*** Task data Section Begins ***

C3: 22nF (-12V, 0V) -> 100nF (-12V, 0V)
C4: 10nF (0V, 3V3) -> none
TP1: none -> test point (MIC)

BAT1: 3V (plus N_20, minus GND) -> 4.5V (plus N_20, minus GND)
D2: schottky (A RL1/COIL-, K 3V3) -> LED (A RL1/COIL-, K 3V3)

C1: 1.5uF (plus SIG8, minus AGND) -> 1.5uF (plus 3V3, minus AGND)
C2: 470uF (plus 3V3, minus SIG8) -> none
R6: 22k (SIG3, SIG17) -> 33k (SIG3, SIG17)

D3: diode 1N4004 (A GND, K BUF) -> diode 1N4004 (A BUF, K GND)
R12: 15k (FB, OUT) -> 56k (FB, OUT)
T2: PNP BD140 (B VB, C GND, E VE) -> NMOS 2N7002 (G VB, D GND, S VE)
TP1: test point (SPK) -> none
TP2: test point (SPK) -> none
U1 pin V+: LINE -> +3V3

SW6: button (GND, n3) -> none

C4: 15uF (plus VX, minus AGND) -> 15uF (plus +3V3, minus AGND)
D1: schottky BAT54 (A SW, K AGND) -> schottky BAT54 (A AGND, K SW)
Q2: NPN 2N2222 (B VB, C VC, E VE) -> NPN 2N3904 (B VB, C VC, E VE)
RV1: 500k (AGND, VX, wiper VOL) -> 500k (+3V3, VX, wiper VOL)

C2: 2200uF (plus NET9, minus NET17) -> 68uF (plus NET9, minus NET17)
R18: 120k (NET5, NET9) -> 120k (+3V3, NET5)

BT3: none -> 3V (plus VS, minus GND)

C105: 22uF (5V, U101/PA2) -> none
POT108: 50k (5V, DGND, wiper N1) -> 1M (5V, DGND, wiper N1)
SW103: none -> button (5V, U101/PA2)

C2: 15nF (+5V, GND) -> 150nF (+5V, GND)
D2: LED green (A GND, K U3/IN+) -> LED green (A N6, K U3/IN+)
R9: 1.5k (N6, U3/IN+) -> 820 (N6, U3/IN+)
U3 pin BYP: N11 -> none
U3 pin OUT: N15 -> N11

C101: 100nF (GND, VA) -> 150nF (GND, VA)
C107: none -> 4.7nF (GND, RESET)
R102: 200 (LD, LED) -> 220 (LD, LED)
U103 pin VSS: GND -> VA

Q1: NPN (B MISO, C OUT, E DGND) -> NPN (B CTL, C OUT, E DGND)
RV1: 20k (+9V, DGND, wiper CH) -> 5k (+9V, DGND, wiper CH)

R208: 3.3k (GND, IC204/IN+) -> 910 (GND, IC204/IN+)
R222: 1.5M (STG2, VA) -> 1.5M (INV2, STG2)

*** Task data Section Ends ***

> [Exercise]:
Each line above is to be reproduced exactly. Leave none out.

> [Exercise output]:
C3: 22nF (-12V, 0V) -> 100nF (-12V, 0V)
C4: 10nF (0V, 3V3) -> none
TP1: none -> test point (MIC)

BAT1: 3V (plus N_20, minus GND) -> 4.5V (plus N_20, minus GND)
D2: schottky (A RL1/COIL-, K 3V3) -> LED (A RL1/COIL-, K 3V3)

C1: 1.5uF (plus SIG8, minus AGND) -> 1.5uF (plus 3V3, minus AGND)
C2: 470uF (plus 3V3, minus SIG8) -> none
R6: 22k (SIG3, SIG17) -> 33k (SIG3, SIG17)

D3: diode 1N4004 (A GND, K BUF) -> diode 1N4004 (A BUF, K GND)
R12: 15k (FB, OUT) -> 56k (FB, OUT)
T2: PNP BD140 (B VB, C GND, E VE) -> NMOS 2N7002 (G VB, D GND, S VE)
TP1: test point (SPK) -> none
TP2: test point (SPK) -> none
U1 pin V+: LINE -> +3V3

SW6: button (GND, n3) -> none

C4: 15uF (plus VX, minus AGND) -> 15uF (plus +3V3, minus AGND)
D1: schottky BAT54 (A SW, K AGND) -> schottky BAT54 (A AGND, K SW)
Q2: NPN 2N2222 (B VB, C VC, E VE) -> NPN 2N3904 (B VB, C VC, E VE)
RV1: 500k (AGND, VX, wiper VOL) -> 500k (+3V3, VX, wiper VOL)

C2: 2200uF (plus NET9, minus NET17) -> 68uF (plus NET9, minus NET17)
R18: 120k (NET5, NET9) -> 120k (+3V3, NET5)

BT3: none -> 3V (plus VS, minus GND)

C105: 22uF (5V, U101/PA2) -> none
POT108: 50k (5V, DGND, wiper N1) -> 1M (5V, DGND, wiper N1)
SW103: none -> button (5V, U101/PA2)

C2: 15nF (+5V, GND) -> 150nF (+5V, GND)
D2: LED green (A GND, K U3/IN+) -> LED green (A N6, K U3/IN+)
R9: 1.5k (N6, U3/IN+) -> 820 (N6, U3/IN+)
U3 pin BYP: N11 -> none
U3 pin OUT: N15 -> N11

C101: 100nF (GND, VA) -> 150nF (GND, VA)
C107: none -> 4.7nF (GND, RESET)
R102: 200 (LD, LED) -> 220 (LD, LED)
U103 pin VSS: GND -> VA

Q1: NPN (B MISO, C OUT, E DGND) -> NPN (B CTL, C OUT, E DGND)
RV1: 20k (+9V, DGND, wiper CH) -> 5k (+9V, DGND, wiper CH)

R208: 3.3k (GND, IC204/IN+) -> 910 (GND, IC204/IN+)
R222: 1.5M (STG2, VA) -> 1.5M (INV2, STG2)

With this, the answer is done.